(Scene difference descriptions)
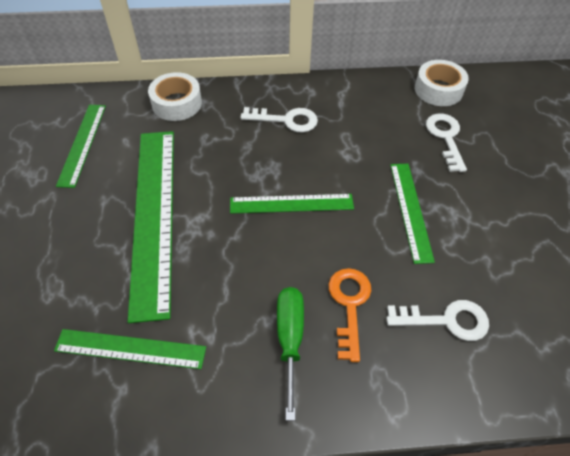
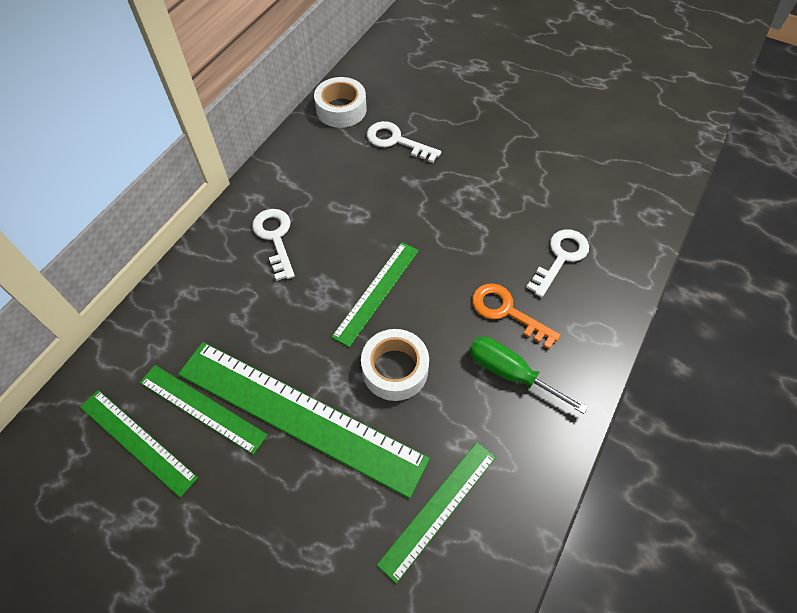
camera: 55 degrees left, 5 degrees up
(177, 103) = (163, 318): white tape -> white tape (395, 369)
(286, 120) = (275, 238): white key -> white key turned 60 degrees counterclockwise
(410, 210) = (449, 213): green ruler -> green ruler (202, 408)

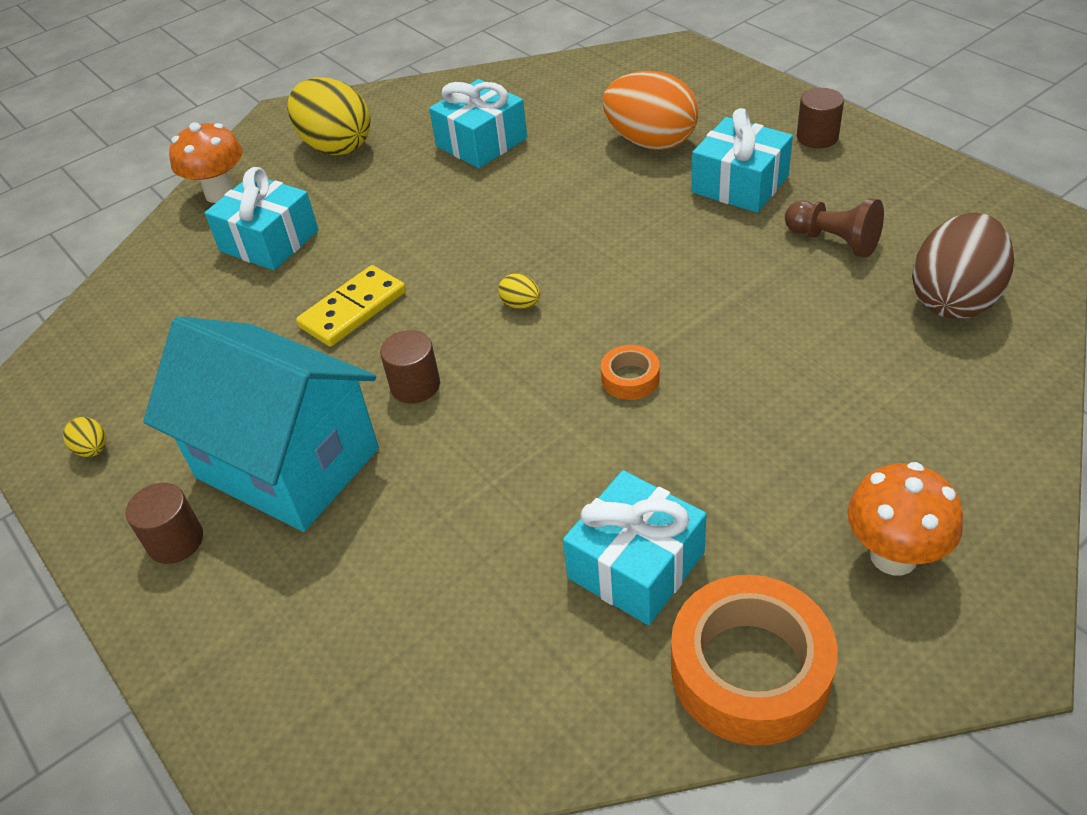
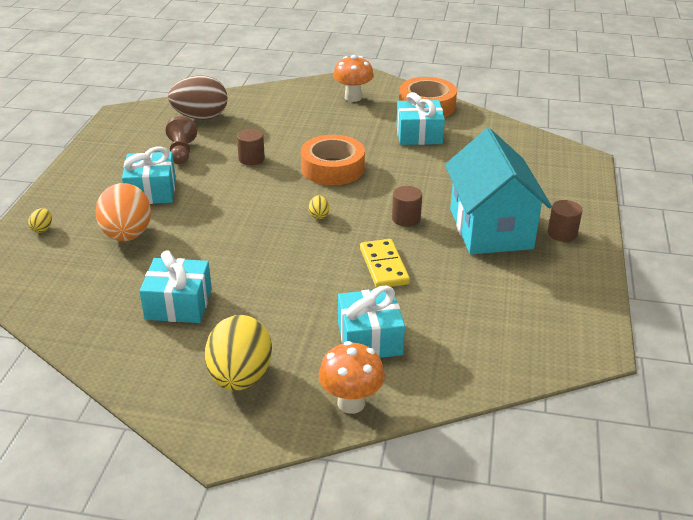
camera: 135 degrees left, 10 degrees down
(93, 449) = (571, 292): yellow egg -> yellow egg (42, 229)
(353, 310) = (384, 266): yellow domino -> yellow domino turned 75 degrees clockwise
(630, 378) = (332, 168): orange tape -> orange tape, size x2.12
(817, 137) = (82, 183): brown cylinder -> brown cylinder (251, 159)

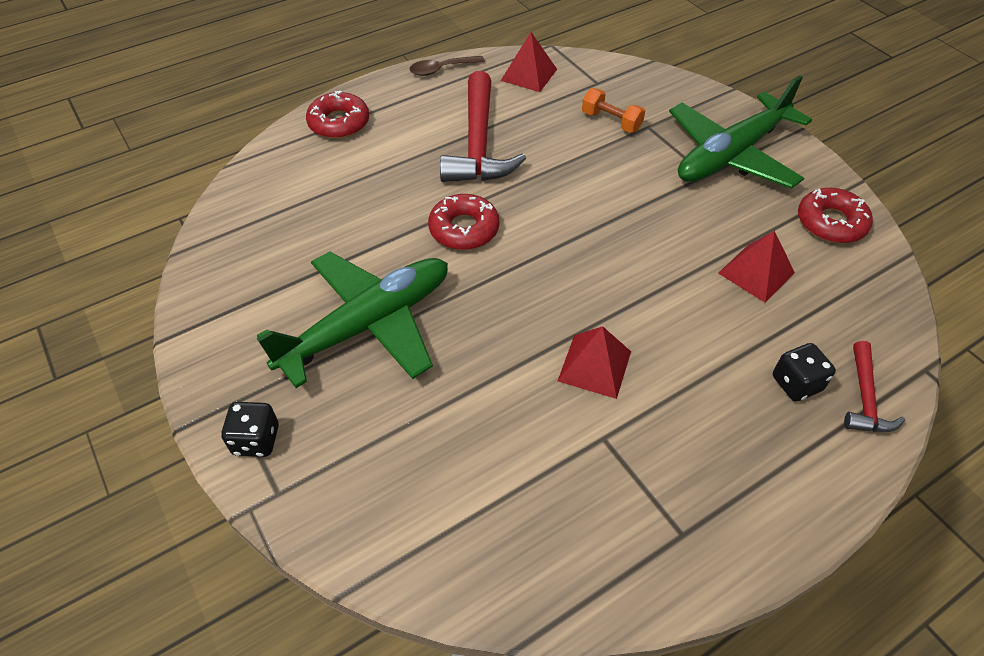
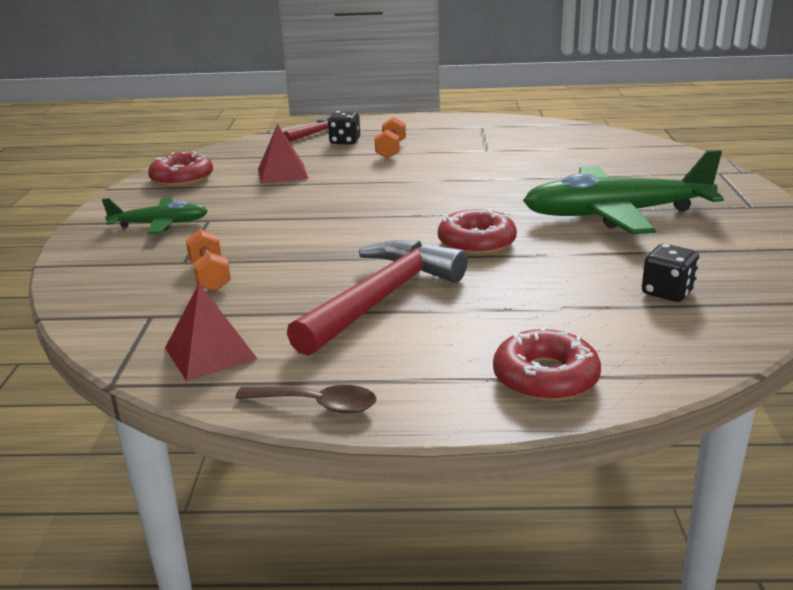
camera: 145 degrees left, 25 degrees down
(256, 440) = (733, 190): black dice -> black dice (667, 292)
(594, 366) = (457, 168): red pyramid -> none
(715, 383) = (391, 150): none -> orange dumbbell
(731, 154) = (159, 224): green plane -> green plane, size x0.53

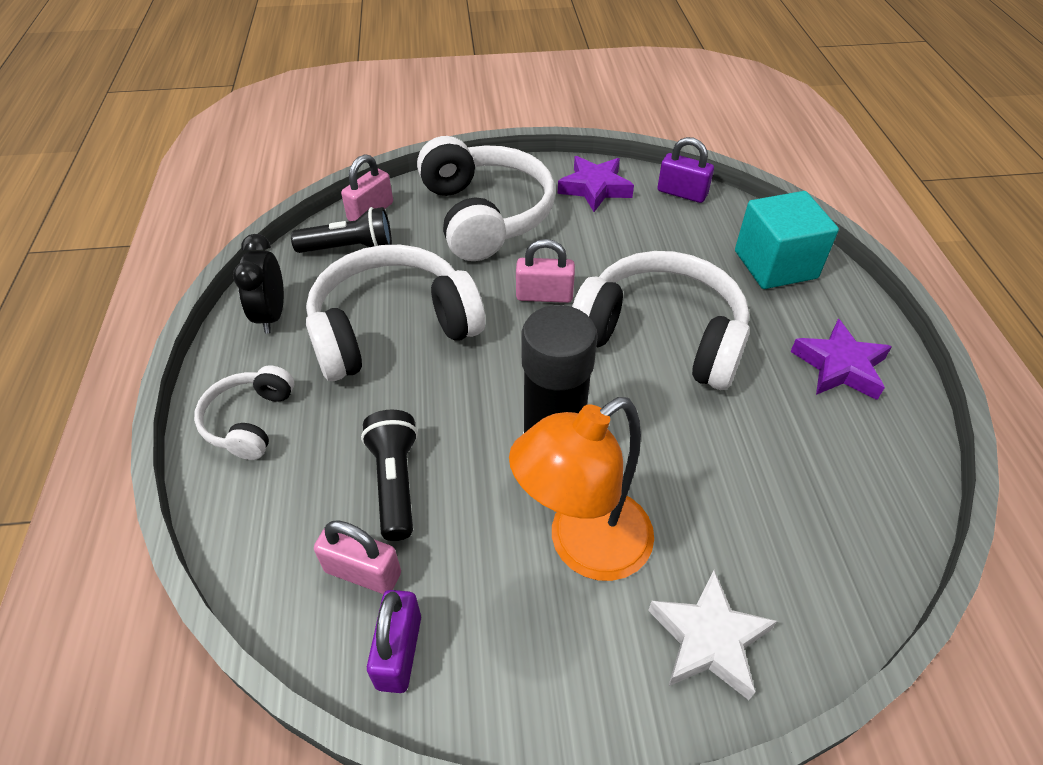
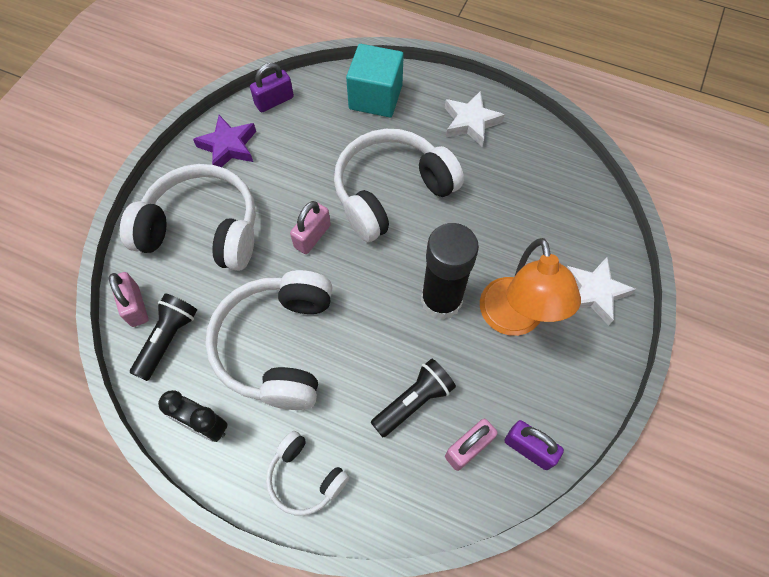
camera: 60 degrees left, 15 degrees up
(395, 482) = (413, 401): black flashlight -> black flashlight turned 120 degrees clockwise
(839, 366) = (470, 122): purple star -> white star

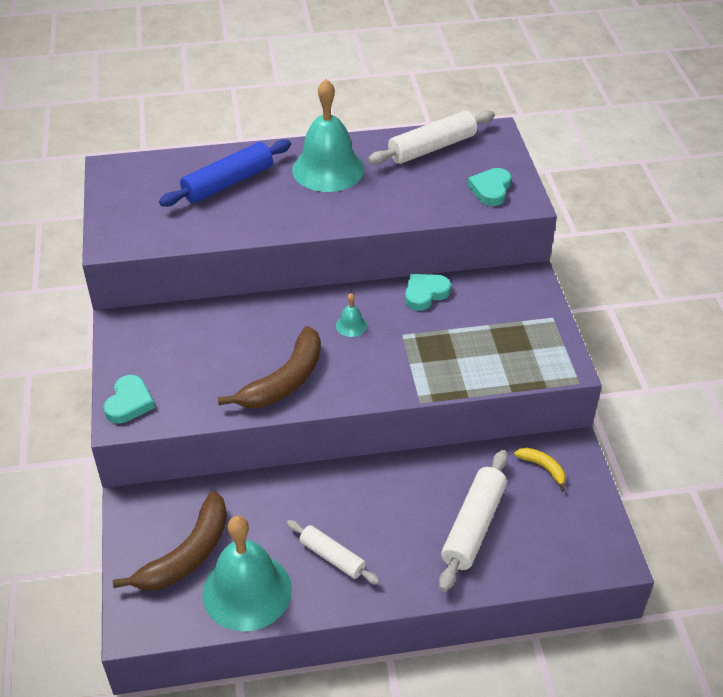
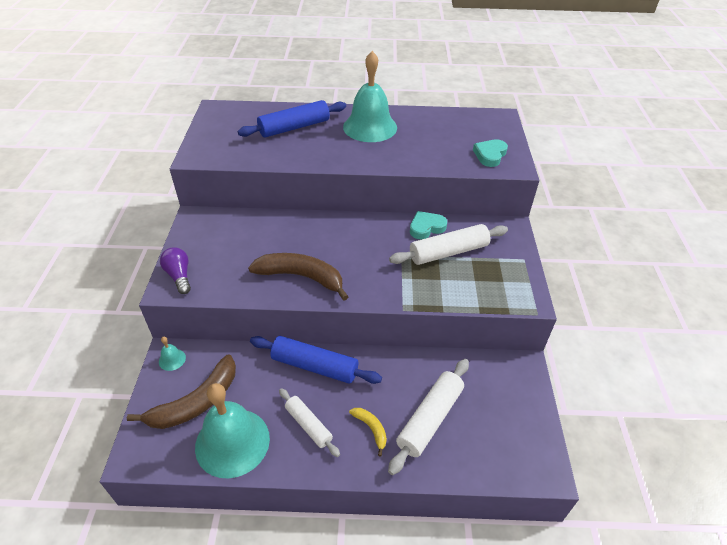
camera: 10 degrees right, 0 degrees up
(129, 403) = (179, 276): turquoise heart -> purple light bulb
(285, 380) = (301, 277): brown banana -> brown banana turned 120 degrees counterclockwise
(320, 489) = (314, 366): none -> blue rolling pin
(351, 325) = (363, 243): turquoise bell -> turquoise bell (172, 359)
(432, 148) = (451, 122): white rolling pin -> white rolling pin (448, 252)
(543, 468) = (497, 379): yellow banana -> yellow banana (371, 429)

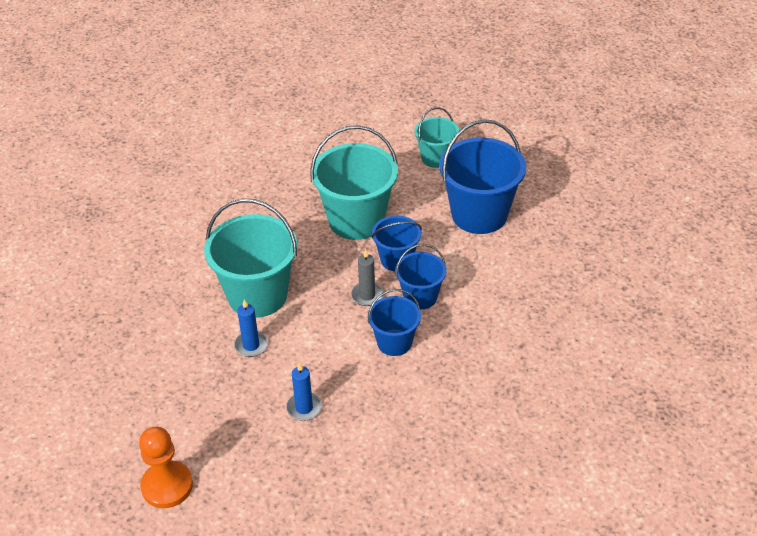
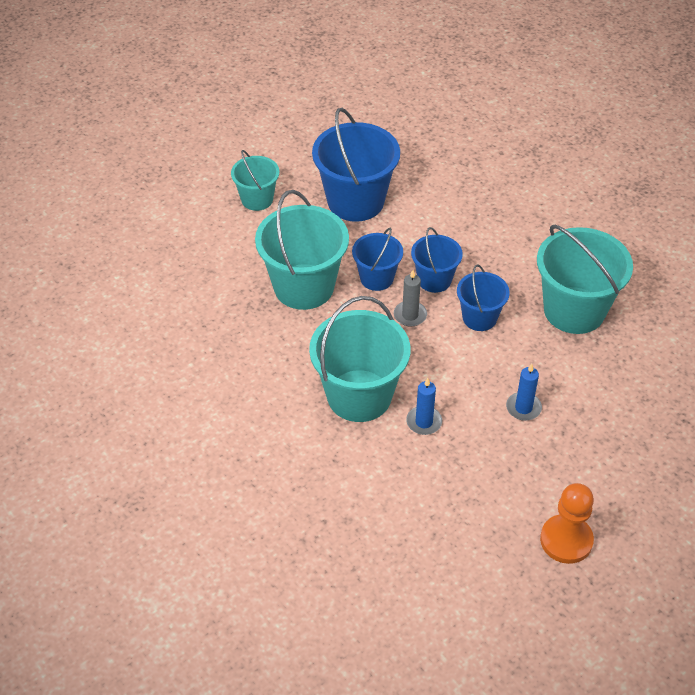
camera: 65 degrees left, 5 degrees up
(449, 408) = (574, 310): none -> turquoise bucket

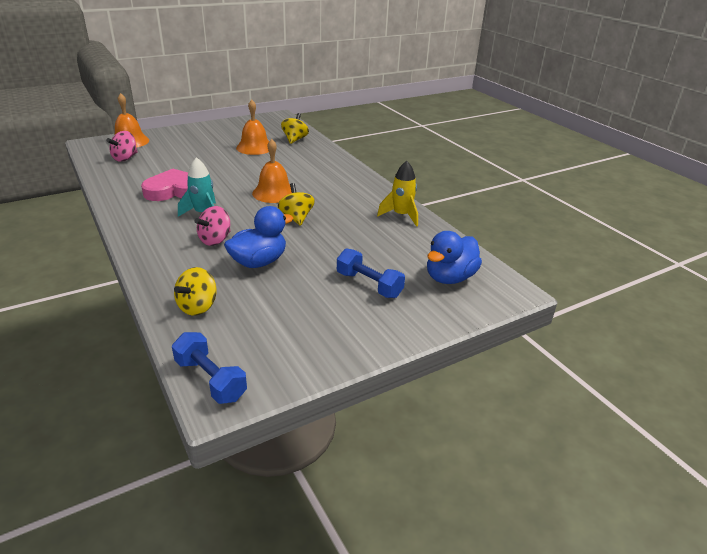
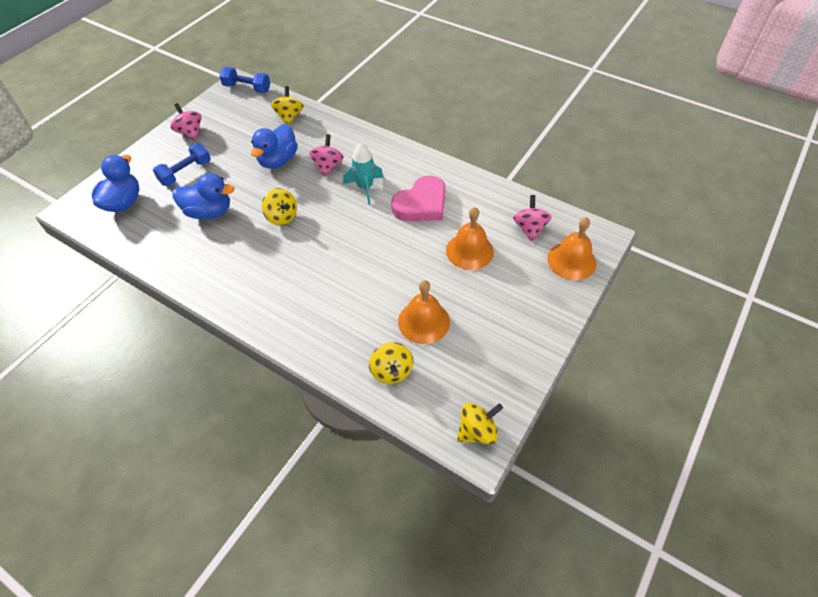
camera: 155 degrees right, 20 degrees up
(274, 118) = (477, 431): none -> yellow spinning top
(274, 193) = (328, 242): orange bell -> orange bell (469, 251)
(340, 334) = (190, 132): none -> pink spinning top
(361, 241) = (209, 212): none -> blue duck
(369, 285) = (185, 173): blue dumbbell -> blue dumbbell turned 60 degrees counterclockwise
(401, 215) = (183, 263): yellow rocket -> none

TASK INSTRUCTIONS:
Without the pictures, repeat the entries above line by line, from the first through the one that contains "(449, 408) = (574, 310): none", both ends included.

SOLVED EXERCISE:
camera: 55 degrees left, 5 degrees up
(177, 103) = (163, 318): white tape -> white tape (395, 369)
(286, 120) = (275, 238): white key -> white key turned 60 degrees counterclockwise
(410, 210) = (449, 213): green ruler -> green ruler (202, 408)

camera: 135 degrees left, 10 degrees down
(93, 449) = (571, 292): yellow egg -> yellow egg (42, 229)
(353, 310) = (384, 266): yellow domino -> yellow domino turned 75 degrees clockwise
(630, 378) = (332, 168): orange tape -> orange tape, size x2.12
(817, 137) = (82, 183): brown cylinder -> brown cylinder (251, 159)

camera: 145 degrees left, 25 degrees down
(256, 440) = (733, 190): black dice -> black dice (667, 292)
(594, 366) = (457, 168): red pyramid -> none
(715, 383) = (391, 150): none -> orange dumbbell
(731, 154) = (159, 224): green plane -> green plane, size x0.53

camera: 60 degrees left, 15 degrees up
(395, 482) = (413, 401): black flashlight -> black flashlight turned 120 degrees clockwise
(839, 366) = (470, 122): purple star -> white star

camera: 10 degrees right, 0 degrees up
(129, 403) = (179, 276): turquoise heart -> purple light bulb
(285, 380) = (301, 277): brown banana -> brown banana turned 120 degrees counterclockwise
(320, 489) = (314, 366): none -> blue rolling pin
(351, 325) = (363, 243): turquoise bell -> turquoise bell (172, 359)
(432, 148) = (451, 122): white rolling pin -> white rolling pin (448, 252)
(543, 468) = (497, 379): yellow banana -> yellow banana (371, 429)

camera: 65 degrees left, 5 degrees up
(449, 408) = (574, 310): none -> turquoise bucket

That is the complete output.